◆ **What you will do**
For the entries below, print exactly the lines between the line holding "(935, 329) = (174, 415): yellow" and the line holding "(662, 361) = (279, 337): none", inclusive, and nothing else.

◆ **Data for this task**
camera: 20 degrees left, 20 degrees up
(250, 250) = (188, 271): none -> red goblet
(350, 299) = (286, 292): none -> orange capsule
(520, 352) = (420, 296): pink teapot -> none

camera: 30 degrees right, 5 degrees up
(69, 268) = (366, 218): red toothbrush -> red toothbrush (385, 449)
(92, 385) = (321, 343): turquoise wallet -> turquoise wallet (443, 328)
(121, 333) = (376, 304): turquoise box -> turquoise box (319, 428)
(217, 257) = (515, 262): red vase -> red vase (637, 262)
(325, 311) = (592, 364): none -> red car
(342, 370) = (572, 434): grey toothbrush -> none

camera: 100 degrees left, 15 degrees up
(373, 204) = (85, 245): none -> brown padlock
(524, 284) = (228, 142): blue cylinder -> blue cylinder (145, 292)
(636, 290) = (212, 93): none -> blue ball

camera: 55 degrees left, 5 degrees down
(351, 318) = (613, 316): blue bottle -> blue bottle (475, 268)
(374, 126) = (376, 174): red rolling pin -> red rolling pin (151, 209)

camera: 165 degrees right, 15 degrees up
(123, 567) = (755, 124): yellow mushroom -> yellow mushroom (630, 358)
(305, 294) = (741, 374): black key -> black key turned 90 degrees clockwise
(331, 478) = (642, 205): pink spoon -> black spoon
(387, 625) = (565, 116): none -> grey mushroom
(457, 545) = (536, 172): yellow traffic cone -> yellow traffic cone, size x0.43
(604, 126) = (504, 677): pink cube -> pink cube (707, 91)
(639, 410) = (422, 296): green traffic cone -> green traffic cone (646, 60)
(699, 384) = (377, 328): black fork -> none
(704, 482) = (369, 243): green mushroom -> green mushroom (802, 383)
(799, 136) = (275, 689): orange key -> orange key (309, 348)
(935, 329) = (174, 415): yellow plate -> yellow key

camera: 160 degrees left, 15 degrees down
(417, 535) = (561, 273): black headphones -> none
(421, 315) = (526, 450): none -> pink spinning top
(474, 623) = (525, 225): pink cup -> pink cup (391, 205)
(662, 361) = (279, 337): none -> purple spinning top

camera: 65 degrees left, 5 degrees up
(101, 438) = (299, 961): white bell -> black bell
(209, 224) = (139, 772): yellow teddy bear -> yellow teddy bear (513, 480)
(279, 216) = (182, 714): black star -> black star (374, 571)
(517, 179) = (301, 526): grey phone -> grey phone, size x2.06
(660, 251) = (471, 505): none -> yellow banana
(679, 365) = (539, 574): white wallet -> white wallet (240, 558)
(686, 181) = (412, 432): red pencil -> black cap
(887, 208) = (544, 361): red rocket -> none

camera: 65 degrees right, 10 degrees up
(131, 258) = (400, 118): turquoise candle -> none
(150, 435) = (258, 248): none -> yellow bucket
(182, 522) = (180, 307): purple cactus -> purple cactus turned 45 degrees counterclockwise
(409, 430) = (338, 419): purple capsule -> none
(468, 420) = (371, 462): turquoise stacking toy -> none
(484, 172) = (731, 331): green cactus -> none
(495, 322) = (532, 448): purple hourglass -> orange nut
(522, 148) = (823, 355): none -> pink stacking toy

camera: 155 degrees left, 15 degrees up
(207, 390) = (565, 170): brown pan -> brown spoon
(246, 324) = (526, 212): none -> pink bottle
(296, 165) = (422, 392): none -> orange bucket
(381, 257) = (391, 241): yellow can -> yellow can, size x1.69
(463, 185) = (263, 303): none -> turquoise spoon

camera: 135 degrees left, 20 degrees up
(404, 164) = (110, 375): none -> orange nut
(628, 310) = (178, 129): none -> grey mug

◆ **Your response**
(935, 329) = (174, 415): yellow plate -> yellow key

camera: 160 degrees left, 15 degrees down
(417, 535) = (561, 273): black headphones -> none
(421, 315) = (526, 450): none -> pink spinning top
(474, 623) = (525, 225): pink cup -> pink cup (391, 205)
(662, 361) = (279, 337): none -> purple spinning top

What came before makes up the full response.